Please keep pictures out and return the lines below exactly, from the one holding "[(152,391),(142,396),(154,418),(163,414),(153,393),(152,391)]" through the last, both included.

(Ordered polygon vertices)
• • • •

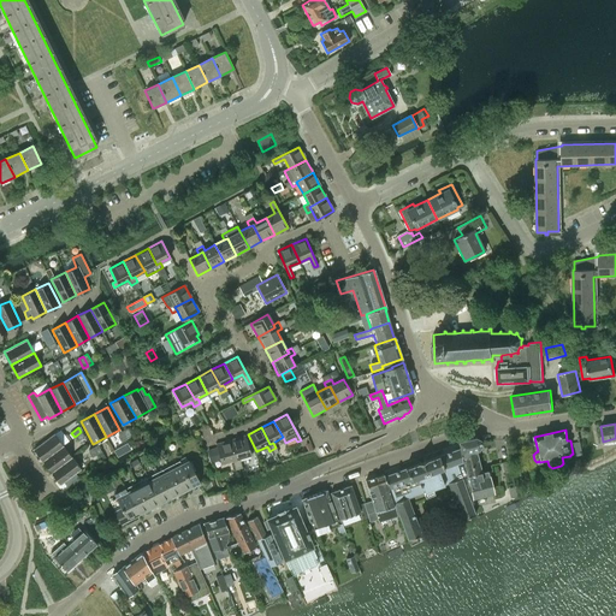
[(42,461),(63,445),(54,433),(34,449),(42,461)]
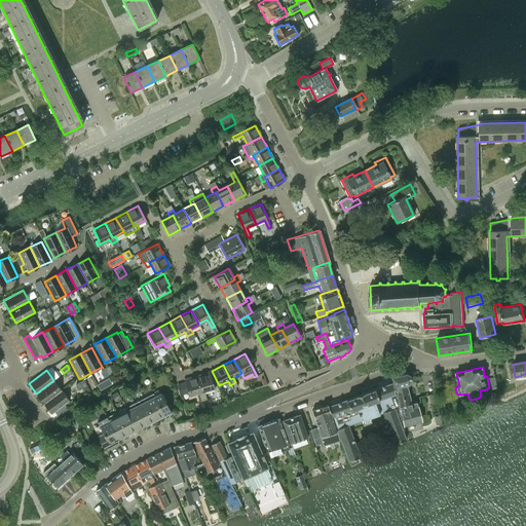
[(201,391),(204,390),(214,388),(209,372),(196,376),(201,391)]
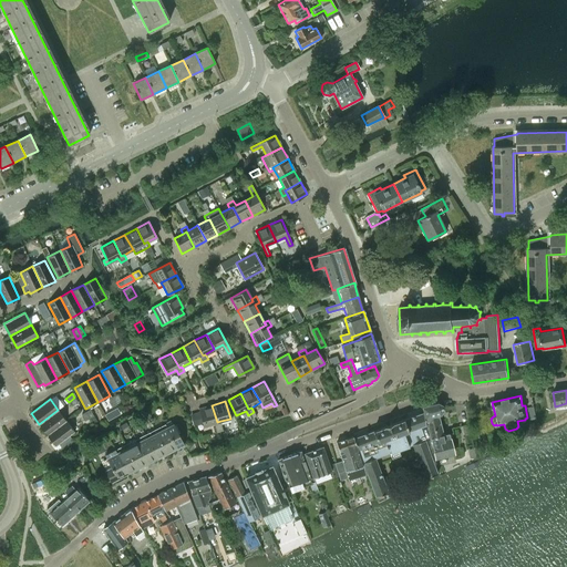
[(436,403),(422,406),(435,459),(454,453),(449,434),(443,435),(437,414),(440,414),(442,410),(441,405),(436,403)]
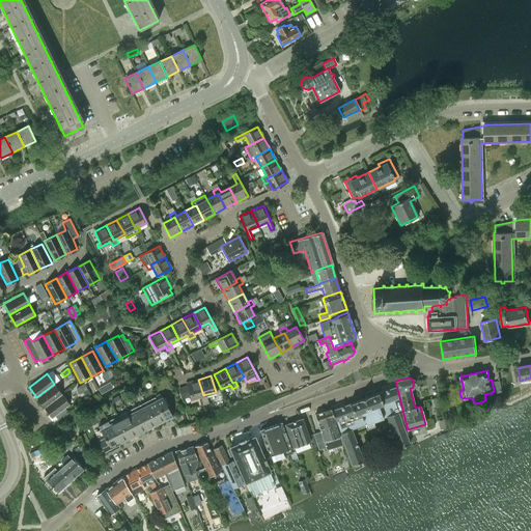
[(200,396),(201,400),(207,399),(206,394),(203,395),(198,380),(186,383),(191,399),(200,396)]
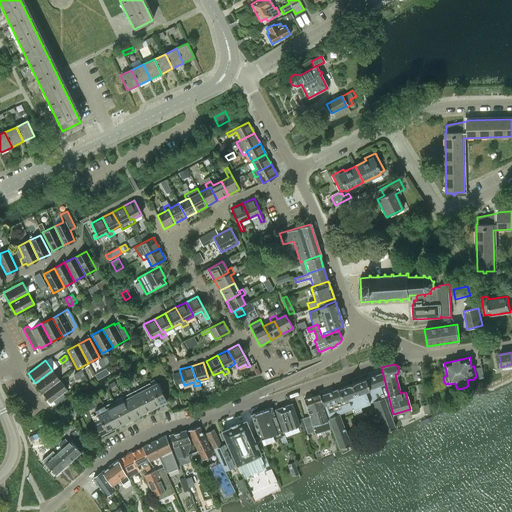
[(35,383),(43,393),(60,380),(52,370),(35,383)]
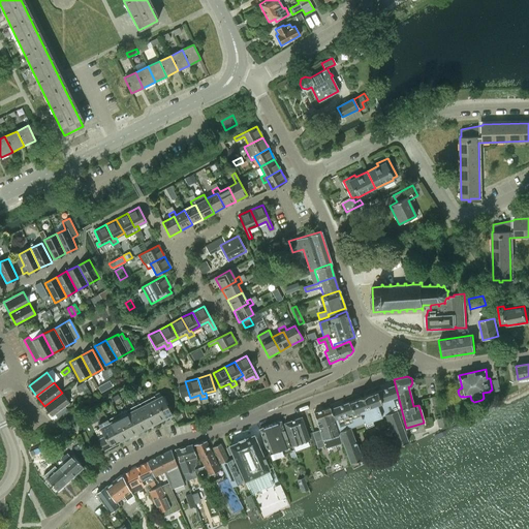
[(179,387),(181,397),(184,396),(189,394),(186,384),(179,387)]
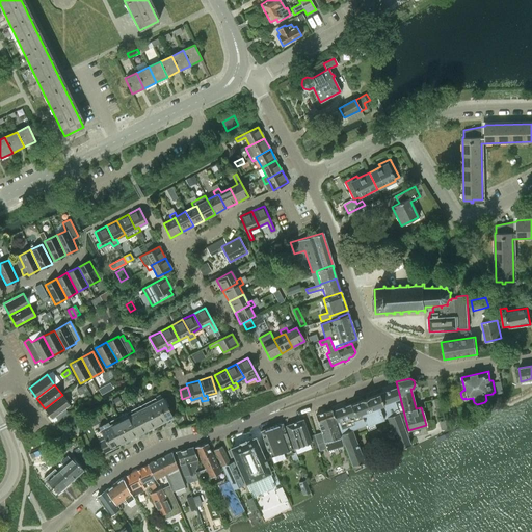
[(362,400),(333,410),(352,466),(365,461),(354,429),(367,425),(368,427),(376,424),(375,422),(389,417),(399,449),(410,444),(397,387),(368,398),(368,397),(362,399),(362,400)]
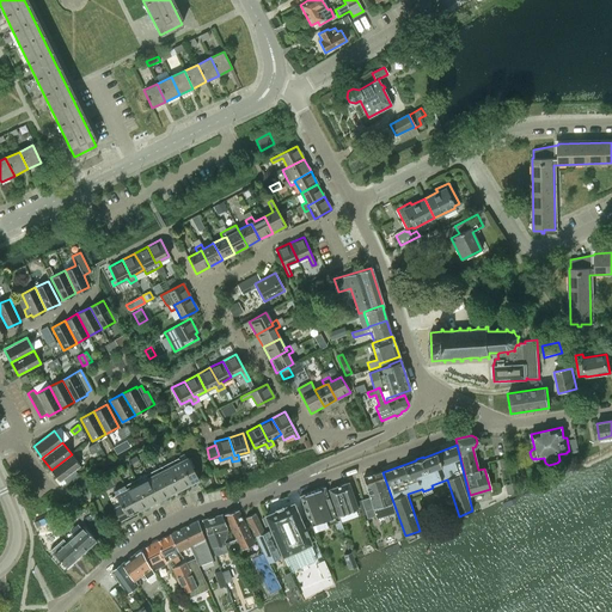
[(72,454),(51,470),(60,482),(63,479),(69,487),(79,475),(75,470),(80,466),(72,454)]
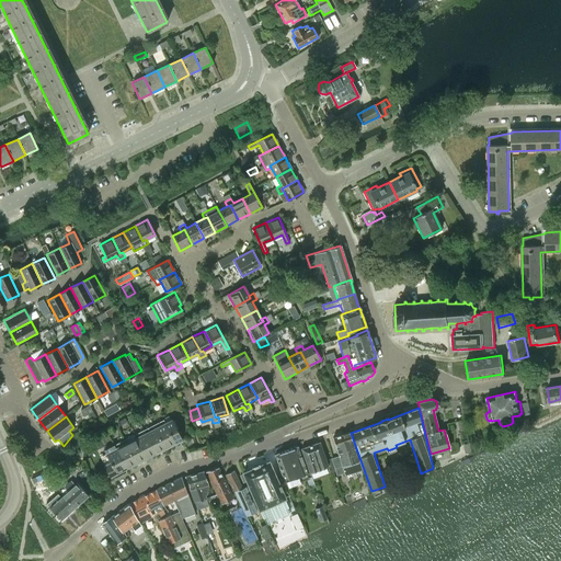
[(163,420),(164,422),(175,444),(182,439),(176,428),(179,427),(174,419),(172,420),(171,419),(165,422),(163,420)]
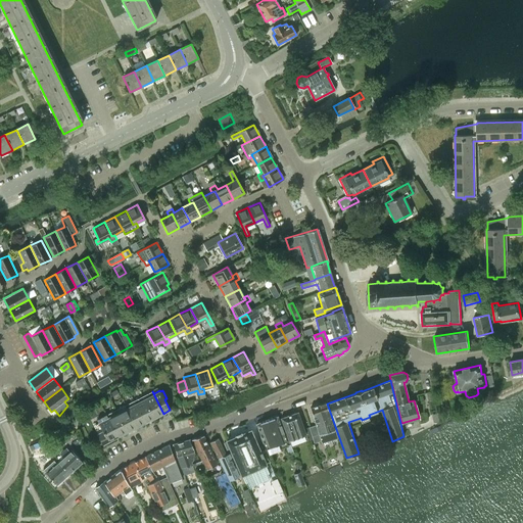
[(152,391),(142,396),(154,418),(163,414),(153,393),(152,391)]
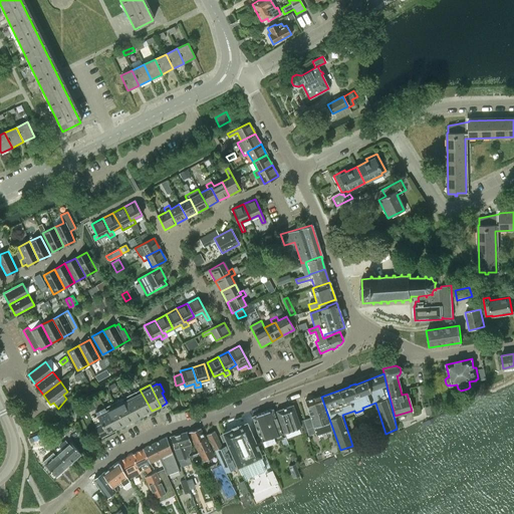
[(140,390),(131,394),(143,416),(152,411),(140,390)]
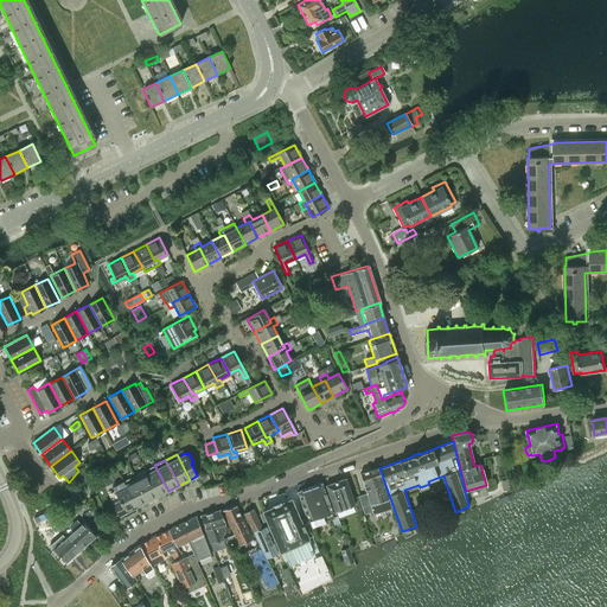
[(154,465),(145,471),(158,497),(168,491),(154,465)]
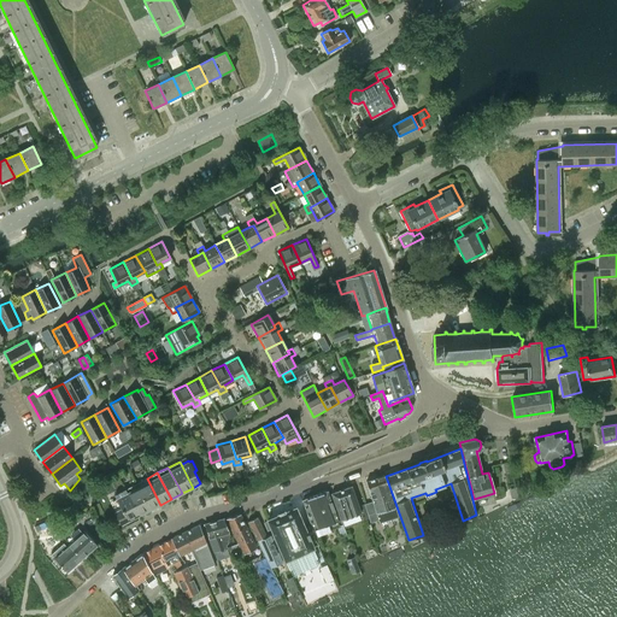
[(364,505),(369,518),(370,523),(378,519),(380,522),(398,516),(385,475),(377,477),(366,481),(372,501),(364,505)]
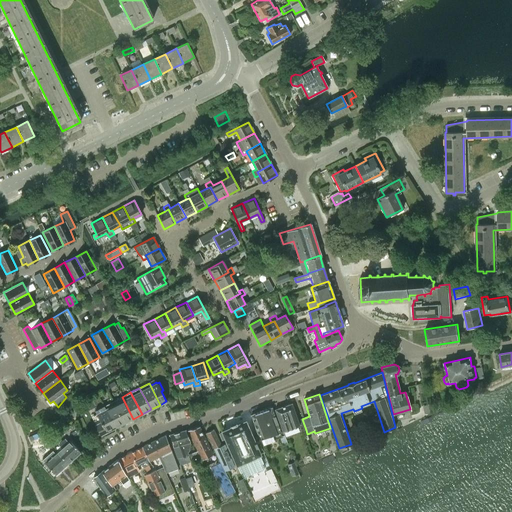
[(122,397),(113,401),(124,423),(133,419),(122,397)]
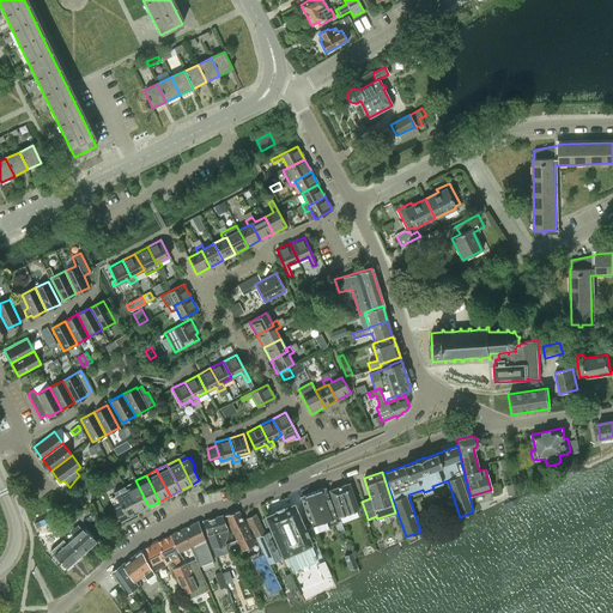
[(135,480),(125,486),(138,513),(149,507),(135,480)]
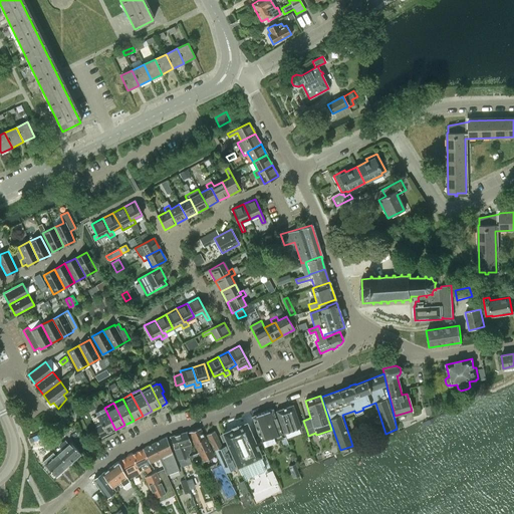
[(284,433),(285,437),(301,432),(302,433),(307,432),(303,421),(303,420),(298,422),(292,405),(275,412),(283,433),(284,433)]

• • • •

§ **ANSWER**:
[(152,391),(142,396),(154,418),(163,414),(153,393),(152,391)]
[(140,390),(131,394),(143,416),(152,411),(140,390)]
[(154,465),(145,471),(158,497),(168,491),(154,465)]
[(364,505),(369,518),(370,523),(378,519),(380,522),(398,516),(385,475),(377,477),(366,481),(372,501),(364,505)]
[(122,397),(113,401),(124,423),(133,419),(122,397)]
[(135,480),(125,486),(138,513),(149,507),(135,480)]
[(284,433),(285,437),(301,432),(302,433),(307,432),(303,421),(303,420),(298,422),(292,405),(275,412),(283,433),(284,433)]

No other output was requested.